* _Entries supplied_:
- - -
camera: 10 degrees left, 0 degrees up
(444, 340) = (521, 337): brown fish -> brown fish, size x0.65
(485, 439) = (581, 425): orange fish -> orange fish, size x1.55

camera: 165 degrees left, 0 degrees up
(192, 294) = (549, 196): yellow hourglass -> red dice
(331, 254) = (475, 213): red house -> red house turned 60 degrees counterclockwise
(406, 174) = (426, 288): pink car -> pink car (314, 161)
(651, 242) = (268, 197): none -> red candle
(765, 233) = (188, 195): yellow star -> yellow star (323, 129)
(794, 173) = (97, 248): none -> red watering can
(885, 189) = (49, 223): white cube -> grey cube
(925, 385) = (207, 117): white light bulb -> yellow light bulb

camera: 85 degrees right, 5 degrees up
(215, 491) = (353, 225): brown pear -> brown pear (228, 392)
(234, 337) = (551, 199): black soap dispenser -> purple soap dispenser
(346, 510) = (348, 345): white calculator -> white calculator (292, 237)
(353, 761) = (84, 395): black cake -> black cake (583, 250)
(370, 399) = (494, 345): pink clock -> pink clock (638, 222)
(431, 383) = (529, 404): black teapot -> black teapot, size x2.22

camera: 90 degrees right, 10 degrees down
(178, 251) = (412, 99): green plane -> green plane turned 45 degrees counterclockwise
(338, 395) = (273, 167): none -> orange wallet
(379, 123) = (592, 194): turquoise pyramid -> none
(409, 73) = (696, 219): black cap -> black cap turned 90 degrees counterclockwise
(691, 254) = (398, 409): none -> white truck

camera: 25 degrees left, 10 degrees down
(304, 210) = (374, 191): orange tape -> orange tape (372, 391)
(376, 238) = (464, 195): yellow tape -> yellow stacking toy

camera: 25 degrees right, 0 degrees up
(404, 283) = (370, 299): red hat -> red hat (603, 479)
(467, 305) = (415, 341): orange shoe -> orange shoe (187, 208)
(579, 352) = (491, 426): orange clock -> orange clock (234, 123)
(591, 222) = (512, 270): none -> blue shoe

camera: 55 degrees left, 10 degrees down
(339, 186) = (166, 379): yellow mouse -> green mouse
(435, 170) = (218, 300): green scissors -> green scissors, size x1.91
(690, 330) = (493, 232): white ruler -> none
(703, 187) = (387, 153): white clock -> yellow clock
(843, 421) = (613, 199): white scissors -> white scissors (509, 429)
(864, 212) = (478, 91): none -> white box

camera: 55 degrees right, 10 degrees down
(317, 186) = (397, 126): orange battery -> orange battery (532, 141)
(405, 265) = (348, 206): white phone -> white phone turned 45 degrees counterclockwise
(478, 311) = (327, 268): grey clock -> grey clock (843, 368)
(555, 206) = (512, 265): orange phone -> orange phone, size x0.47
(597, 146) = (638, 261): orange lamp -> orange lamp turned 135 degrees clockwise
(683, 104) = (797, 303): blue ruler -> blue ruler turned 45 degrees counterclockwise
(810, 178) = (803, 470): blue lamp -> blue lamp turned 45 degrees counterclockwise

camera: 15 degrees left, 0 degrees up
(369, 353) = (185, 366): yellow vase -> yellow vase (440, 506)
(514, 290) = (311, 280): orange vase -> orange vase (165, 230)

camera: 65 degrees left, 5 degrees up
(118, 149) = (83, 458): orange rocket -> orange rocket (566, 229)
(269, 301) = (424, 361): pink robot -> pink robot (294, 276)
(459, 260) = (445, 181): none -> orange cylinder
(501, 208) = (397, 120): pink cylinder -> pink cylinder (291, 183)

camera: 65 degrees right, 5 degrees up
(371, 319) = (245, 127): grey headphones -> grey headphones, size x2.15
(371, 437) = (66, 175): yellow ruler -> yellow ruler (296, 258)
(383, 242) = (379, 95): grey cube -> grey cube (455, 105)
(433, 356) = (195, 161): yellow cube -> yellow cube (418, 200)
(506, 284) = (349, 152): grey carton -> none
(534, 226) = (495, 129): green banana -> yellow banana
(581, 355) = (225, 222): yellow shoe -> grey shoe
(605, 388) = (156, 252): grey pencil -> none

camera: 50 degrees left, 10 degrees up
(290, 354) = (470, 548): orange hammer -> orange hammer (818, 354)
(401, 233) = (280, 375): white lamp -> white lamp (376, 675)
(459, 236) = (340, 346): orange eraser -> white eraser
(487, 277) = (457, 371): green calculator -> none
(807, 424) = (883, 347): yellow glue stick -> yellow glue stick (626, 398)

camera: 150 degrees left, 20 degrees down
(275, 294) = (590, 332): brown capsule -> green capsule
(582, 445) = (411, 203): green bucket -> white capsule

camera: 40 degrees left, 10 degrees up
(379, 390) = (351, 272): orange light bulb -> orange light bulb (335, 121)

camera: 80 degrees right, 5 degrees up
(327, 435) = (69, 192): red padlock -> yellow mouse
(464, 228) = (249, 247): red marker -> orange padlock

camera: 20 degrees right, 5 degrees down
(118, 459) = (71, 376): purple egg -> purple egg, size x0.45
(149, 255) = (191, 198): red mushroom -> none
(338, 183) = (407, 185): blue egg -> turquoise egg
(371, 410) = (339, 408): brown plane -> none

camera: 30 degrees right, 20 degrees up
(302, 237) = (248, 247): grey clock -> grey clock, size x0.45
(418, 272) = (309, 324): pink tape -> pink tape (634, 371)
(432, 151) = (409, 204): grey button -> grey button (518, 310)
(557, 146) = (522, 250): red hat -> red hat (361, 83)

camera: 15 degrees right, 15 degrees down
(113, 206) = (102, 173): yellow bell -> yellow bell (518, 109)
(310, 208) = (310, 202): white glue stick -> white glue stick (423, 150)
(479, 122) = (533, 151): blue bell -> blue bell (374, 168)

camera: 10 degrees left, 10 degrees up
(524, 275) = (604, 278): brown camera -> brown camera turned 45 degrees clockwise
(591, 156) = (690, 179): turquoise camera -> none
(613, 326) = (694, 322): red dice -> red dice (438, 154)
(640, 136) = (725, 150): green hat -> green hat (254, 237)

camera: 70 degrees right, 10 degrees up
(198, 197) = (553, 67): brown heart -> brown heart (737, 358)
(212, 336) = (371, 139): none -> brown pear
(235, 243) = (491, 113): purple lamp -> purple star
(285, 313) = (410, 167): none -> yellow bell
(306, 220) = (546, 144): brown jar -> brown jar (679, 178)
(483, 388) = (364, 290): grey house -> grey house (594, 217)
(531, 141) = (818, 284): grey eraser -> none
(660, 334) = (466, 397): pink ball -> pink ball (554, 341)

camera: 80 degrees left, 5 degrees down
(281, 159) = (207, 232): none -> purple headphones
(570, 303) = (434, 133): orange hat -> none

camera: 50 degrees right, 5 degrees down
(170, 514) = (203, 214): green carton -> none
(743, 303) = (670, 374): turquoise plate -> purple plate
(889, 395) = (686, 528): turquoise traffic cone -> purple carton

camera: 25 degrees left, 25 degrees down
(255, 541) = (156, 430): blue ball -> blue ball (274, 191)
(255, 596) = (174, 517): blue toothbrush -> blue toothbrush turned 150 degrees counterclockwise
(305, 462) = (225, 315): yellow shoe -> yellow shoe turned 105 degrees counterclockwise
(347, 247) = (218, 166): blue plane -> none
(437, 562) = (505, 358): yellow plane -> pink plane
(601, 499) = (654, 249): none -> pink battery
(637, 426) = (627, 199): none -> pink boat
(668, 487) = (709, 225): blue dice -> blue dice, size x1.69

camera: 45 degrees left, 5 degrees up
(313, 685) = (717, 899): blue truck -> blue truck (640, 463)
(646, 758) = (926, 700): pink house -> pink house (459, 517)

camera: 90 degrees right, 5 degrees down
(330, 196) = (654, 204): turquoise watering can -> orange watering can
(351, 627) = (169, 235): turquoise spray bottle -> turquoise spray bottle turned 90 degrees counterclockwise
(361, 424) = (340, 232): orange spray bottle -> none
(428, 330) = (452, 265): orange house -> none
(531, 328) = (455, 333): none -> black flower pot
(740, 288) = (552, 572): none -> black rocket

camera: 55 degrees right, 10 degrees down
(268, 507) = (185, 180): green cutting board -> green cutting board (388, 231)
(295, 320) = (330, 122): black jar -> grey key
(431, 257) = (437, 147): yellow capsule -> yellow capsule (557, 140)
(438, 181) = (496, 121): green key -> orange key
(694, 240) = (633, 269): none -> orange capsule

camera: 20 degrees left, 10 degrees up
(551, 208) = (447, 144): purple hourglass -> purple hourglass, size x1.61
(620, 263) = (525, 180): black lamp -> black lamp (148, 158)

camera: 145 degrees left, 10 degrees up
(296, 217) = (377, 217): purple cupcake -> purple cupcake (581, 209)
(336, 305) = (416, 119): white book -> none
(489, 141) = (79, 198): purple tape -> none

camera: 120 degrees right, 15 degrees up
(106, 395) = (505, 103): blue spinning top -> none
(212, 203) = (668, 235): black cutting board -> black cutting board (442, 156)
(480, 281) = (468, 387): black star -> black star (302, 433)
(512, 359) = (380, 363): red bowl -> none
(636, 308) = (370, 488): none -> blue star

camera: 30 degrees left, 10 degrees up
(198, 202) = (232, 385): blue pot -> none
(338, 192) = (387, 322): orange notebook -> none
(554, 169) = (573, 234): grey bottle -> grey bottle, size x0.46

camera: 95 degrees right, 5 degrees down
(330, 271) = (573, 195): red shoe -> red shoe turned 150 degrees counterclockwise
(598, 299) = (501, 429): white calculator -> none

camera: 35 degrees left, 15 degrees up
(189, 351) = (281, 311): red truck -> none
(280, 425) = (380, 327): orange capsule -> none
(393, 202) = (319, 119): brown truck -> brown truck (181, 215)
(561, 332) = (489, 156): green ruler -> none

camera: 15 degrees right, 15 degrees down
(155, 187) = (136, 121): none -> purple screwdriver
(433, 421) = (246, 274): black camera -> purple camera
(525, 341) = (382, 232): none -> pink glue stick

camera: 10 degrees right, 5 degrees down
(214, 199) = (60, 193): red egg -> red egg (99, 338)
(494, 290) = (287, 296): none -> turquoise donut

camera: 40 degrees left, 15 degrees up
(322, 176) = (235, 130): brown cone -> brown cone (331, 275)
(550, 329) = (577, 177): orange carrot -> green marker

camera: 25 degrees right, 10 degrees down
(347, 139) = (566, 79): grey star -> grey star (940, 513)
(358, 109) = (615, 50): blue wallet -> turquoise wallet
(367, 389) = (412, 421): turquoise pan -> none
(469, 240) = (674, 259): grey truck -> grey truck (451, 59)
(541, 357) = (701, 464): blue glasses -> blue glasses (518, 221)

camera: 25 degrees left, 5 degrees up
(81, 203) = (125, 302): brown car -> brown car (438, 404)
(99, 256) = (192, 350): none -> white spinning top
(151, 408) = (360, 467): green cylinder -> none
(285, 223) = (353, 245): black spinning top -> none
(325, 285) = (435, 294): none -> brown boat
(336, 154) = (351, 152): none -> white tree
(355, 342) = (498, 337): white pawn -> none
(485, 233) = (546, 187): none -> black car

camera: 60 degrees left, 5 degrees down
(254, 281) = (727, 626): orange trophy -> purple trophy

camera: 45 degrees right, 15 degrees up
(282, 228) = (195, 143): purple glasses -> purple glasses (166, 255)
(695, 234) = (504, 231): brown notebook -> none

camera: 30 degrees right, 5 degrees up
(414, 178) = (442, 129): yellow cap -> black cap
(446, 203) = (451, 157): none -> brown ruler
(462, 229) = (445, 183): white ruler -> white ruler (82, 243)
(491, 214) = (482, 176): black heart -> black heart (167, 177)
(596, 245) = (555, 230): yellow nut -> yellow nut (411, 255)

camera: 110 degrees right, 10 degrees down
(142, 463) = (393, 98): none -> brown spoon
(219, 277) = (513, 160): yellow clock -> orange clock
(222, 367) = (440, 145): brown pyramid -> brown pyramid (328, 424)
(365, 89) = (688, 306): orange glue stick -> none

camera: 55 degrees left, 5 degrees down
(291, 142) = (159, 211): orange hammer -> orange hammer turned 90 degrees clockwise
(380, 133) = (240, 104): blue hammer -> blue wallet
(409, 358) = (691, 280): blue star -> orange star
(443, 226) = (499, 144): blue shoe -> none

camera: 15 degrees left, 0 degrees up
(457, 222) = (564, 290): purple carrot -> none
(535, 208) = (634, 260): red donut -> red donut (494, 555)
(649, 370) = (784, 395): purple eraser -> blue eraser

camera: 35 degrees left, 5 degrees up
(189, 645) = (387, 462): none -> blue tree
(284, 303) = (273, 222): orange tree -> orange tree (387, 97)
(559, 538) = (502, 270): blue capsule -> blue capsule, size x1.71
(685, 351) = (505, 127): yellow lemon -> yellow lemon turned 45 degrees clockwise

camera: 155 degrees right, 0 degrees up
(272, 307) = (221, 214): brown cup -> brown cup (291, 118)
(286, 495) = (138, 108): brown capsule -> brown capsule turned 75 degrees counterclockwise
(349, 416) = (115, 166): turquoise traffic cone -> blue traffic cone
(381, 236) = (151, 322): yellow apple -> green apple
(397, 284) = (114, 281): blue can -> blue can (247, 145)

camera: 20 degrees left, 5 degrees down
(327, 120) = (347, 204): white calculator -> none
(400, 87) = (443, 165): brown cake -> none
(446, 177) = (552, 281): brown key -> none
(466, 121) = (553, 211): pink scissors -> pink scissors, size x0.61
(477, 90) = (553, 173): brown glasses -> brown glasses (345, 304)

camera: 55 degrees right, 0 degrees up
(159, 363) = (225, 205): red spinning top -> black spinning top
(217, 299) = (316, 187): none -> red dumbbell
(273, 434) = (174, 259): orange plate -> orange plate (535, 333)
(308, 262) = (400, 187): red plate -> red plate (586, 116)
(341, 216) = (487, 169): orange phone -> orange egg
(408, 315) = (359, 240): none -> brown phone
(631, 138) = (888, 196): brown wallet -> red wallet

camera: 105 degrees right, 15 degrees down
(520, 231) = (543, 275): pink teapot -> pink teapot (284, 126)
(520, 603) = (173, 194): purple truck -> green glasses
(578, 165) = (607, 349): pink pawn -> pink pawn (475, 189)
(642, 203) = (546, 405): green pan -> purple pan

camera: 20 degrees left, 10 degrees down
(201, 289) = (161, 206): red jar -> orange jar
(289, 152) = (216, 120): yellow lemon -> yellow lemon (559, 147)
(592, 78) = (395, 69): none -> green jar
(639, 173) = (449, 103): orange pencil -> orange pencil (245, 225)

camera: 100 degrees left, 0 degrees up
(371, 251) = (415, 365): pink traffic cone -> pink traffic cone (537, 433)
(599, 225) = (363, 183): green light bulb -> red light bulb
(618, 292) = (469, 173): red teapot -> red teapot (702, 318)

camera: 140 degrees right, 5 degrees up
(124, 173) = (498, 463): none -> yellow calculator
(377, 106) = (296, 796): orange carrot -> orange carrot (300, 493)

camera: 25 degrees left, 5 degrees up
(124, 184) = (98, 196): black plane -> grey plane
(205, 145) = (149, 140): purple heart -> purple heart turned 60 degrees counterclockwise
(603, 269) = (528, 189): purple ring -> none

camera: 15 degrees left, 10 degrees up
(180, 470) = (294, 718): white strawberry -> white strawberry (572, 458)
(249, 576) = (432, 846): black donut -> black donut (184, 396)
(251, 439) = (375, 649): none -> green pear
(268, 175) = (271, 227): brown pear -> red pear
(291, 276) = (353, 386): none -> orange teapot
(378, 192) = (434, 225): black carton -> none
- - -
Please copy out each line of the material that holds the string "cube".

* _Output of the task_:
(885, 189) = (49, 223): white cube -> grey cube
(383, 242) = (379, 95): grey cube -> grey cube (455, 105)
(433, 356) = (195, 161): yellow cube -> yellow cube (418, 200)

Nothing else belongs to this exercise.